WORK REQUEST:
The listing below is to be output in its exact form.

** Opening SUPPLIED INFORMATION block **

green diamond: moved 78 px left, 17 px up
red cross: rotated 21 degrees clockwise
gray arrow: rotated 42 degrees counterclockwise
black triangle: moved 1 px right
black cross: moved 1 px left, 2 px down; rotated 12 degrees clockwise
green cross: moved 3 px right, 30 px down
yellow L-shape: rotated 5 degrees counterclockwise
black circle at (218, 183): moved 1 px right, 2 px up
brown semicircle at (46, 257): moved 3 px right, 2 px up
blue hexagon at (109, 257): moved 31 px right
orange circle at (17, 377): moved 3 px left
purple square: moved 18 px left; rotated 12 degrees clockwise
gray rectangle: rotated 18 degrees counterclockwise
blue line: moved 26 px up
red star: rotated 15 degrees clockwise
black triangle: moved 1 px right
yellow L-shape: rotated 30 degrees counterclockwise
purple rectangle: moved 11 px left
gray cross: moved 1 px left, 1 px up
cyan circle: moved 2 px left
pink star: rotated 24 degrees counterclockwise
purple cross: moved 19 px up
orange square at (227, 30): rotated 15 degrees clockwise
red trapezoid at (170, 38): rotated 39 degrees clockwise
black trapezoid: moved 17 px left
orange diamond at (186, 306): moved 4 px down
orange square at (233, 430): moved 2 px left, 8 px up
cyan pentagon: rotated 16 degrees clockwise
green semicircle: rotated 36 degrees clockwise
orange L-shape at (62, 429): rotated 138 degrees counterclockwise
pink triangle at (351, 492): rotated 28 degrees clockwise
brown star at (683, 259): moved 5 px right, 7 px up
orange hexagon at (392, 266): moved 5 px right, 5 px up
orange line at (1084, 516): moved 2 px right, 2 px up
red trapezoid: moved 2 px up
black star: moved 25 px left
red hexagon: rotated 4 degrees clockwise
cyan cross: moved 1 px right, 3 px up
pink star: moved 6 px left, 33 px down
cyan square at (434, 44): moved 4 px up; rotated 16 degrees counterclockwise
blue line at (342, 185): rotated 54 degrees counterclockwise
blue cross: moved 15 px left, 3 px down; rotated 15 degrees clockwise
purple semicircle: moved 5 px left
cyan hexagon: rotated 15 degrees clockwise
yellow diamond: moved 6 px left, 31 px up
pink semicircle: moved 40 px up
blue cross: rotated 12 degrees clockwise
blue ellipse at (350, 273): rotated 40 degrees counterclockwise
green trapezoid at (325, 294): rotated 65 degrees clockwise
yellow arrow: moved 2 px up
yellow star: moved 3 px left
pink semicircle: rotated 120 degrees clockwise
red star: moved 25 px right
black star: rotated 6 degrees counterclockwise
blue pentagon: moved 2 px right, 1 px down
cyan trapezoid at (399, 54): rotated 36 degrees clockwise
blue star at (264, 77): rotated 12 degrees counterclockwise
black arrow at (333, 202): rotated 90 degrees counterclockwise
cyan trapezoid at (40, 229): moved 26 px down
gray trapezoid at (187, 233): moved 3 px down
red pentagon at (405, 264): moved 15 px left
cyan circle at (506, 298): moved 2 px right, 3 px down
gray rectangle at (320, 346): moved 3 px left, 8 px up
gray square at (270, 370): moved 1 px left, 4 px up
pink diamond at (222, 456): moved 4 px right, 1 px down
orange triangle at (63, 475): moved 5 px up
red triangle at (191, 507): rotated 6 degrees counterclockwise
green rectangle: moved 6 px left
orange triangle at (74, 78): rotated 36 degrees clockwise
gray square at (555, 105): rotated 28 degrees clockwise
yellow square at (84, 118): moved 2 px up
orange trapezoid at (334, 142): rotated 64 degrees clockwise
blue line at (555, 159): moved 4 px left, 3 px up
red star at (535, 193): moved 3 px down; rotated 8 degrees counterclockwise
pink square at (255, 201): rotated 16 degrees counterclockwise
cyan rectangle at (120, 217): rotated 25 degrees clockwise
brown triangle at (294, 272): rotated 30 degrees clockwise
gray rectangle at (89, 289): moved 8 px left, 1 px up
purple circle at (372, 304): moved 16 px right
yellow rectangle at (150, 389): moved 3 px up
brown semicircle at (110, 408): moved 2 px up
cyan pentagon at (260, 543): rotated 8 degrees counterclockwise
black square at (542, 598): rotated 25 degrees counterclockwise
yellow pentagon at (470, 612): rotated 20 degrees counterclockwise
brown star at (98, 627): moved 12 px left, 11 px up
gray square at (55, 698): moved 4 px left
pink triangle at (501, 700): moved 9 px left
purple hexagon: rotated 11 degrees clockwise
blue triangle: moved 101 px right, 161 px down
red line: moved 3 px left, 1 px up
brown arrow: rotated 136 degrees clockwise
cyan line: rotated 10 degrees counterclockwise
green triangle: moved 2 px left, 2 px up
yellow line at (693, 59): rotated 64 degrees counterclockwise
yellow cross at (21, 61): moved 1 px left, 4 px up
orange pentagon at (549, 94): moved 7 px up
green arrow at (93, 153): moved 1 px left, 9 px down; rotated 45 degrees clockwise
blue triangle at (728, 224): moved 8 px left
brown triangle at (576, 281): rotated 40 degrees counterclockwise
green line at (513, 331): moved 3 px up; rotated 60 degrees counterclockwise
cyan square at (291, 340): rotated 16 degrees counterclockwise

** Closing SUPPLIED INFORMATION block **

OUTPUT OF THE EXERCISE:
green diamond: moved 78 px left, 17 px up
red cross: rotated 21 degrees clockwise
gray arrow: rotated 42 degrees counterclockwise
black triangle: moved 1 px right
black cross: moved 1 px left, 2 px down; rotated 12 degrees clockwise
green cross: moved 3 px right, 30 px down
yellow L-shape: rotated 5 degrees counterclockwise
black circle at (218, 183): moved 1 px right, 2 px up
brown semicircle at (46, 257): moved 3 px right, 2 px up
blue hexagon at (109, 257): moved 31 px right
orange circle at (17, 377): moved 3 px left
purple square: moved 18 px left; rotated 12 degrees clockwise
gray rectangle: rotated 18 degrees counterclockwise
blue line: moved 26 px up
red star: rotated 15 degrees clockwise
black triangle: moved 1 px right
yellow L-shape: rotated 30 degrees counterclockwise
purple rectangle: moved 11 px left
gray cross: moved 1 px left, 1 px up
cyan circle: moved 2 px left
pink star: rotated 24 degrees counterclockwise
purple cross: moved 19 px up
orange square at (227, 30): rotated 15 degrees clockwise
red trapezoid at (170, 38): rotated 39 degrees clockwise
black trapezoid: moved 17 px left
orange diamond at (186, 306): moved 4 px down
orange square at (233, 430): moved 2 px left, 8 px up
cyan pentagon: rotated 16 degrees clockwise
green semicircle: rotated 36 degrees clockwise
orange L-shape at (62, 429): rotated 138 degrees counterclockwise
pink triangle at (351, 492): rotated 28 degrees clockwise
brown star at (683, 259): moved 5 px right, 7 px up
orange hexagon at (392, 266): moved 5 px right, 5 px up
orange line at (1084, 516): moved 2 px right, 2 px up
red trapezoid: moved 2 px up
black star: moved 25 px left
red hexagon: rotated 4 degrees clockwise
cyan cross: moved 1 px right, 3 px up
pink star: moved 6 px left, 33 px down
cyan square at (434, 44): moved 4 px up; rotated 16 degrees counterclockwise
blue line at (342, 185): rotated 54 degrees counterclockwise
blue cross: moved 15 px left, 3 px down; rotated 15 degrees clockwise
purple semicircle: moved 5 px left
cyan hexagon: rotated 15 degrees clockwise
yellow diamond: moved 6 px left, 31 px up
pink semicircle: moved 40 px up
blue cross: rotated 12 degrees clockwise
blue ellipse at (350, 273): rotated 40 degrees counterclockwise
green trapezoid at (325, 294): rotated 65 degrees clockwise
yellow arrow: moved 2 px up
yellow star: moved 3 px left
pink semicircle: rotated 120 degrees clockwise
red star: moved 25 px right
black star: rotated 6 degrees counterclockwise
blue pentagon: moved 2 px right, 1 px down
cyan trapezoid at (399, 54): rotated 36 degrees clockwise
blue star at (264, 77): rotated 12 degrees counterclockwise
black arrow at (333, 202): rotated 90 degrees counterclockwise
cyan trapezoid at (40, 229): moved 26 px down
gray trapezoid at (187, 233): moved 3 px down
red pentagon at (405, 264): moved 15 px left
cyan circle at (506, 298): moved 2 px right, 3 px down
gray rectangle at (320, 346): moved 3 px left, 8 px up
gray square at (270, 370): moved 1 px left, 4 px up
pink diamond at (222, 456): moved 4 px right, 1 px down
orange triangle at (63, 475): moved 5 px up
red triangle at (191, 507): rotated 6 degrees counterclockwise
green rectangle: moved 6 px left
orange triangle at (74, 78): rotated 36 degrees clockwise
gray square at (555, 105): rotated 28 degrees clockwise
yellow square at (84, 118): moved 2 px up
orange trapezoid at (334, 142): rotated 64 degrees clockwise
blue line at (555, 159): moved 4 px left, 3 px up
red star at (535, 193): moved 3 px down; rotated 8 degrees counterclockwise
pink square at (255, 201): rotated 16 degrees counterclockwise
cyan rectangle at (120, 217): rotated 25 degrees clockwise
brown triangle at (294, 272): rotated 30 degrees clockwise
gray rectangle at (89, 289): moved 8 px left, 1 px up
purple circle at (372, 304): moved 16 px right
yellow rectangle at (150, 389): moved 3 px up
brown semicircle at (110, 408): moved 2 px up
cyan pentagon at (260, 543): rotated 8 degrees counterclockwise
black square at (542, 598): rotated 25 degrees counterclockwise
yellow pentagon at (470, 612): rotated 20 degrees counterclockwise
brown star at (98, 627): moved 12 px left, 11 px up
gray square at (55, 698): moved 4 px left
pink triangle at (501, 700): moved 9 px left
purple hexagon: rotated 11 degrees clockwise
blue triangle: moved 101 px right, 161 px down
red line: moved 3 px left, 1 px up
brown arrow: rotated 136 degrees clockwise
cyan line: rotated 10 degrees counterclockwise
green triangle: moved 2 px left, 2 px up
yellow line at (693, 59): rotated 64 degrees counterclockwise
yellow cross at (21, 61): moved 1 px left, 4 px up
orange pentagon at (549, 94): moved 7 px up
green arrow at (93, 153): moved 1 px left, 9 px down; rotated 45 degrees clockwise
blue triangle at (728, 224): moved 8 px left
brown triangle at (576, 281): rotated 40 degrees counterclockwise
green line at (513, 331): moved 3 px up; rotated 60 degrees counterclockwise
cyan square at (291, 340): rotated 16 degrees counterclockwise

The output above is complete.